Please write out, exactly as they appear, the line containing "orange traffic cone: 1 -> 3" and every line after it to the end of the records, and nothing more.

Data records
-=-=-

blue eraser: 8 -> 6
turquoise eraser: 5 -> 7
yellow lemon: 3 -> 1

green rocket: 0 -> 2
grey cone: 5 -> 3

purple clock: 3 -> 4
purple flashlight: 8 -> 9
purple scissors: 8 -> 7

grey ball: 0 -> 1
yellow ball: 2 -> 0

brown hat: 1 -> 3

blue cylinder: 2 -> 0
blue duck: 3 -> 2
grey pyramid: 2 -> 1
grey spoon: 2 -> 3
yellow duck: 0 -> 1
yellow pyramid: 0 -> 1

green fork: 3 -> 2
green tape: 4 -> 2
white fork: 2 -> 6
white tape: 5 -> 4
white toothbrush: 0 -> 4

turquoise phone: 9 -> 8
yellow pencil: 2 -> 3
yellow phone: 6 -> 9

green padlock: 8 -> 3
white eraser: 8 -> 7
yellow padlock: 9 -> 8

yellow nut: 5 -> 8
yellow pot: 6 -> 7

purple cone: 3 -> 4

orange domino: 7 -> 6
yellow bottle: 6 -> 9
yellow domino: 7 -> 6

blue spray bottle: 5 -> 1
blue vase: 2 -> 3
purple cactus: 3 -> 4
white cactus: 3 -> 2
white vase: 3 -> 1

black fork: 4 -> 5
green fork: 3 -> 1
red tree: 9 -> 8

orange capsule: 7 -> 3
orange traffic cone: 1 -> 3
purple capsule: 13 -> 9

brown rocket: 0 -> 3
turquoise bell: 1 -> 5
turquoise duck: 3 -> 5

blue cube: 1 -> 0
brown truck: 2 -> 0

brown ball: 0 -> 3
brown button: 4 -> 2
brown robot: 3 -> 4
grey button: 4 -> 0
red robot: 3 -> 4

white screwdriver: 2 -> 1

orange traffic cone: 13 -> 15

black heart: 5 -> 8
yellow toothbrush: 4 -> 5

-=-=-

Output for this task:
orange traffic cone: 1 -> 3
purple capsule: 13 -> 9

brown rocket: 0 -> 3
turquoise bell: 1 -> 5
turquoise duck: 3 -> 5

blue cube: 1 -> 0
brown truck: 2 -> 0

brown ball: 0 -> 3
brown button: 4 -> 2
brown robot: 3 -> 4
grey button: 4 -> 0
red robot: 3 -> 4

white screwdriver: 2 -> 1

orange traffic cone: 13 -> 15

black heart: 5 -> 8
yellow toothbrush: 4 -> 5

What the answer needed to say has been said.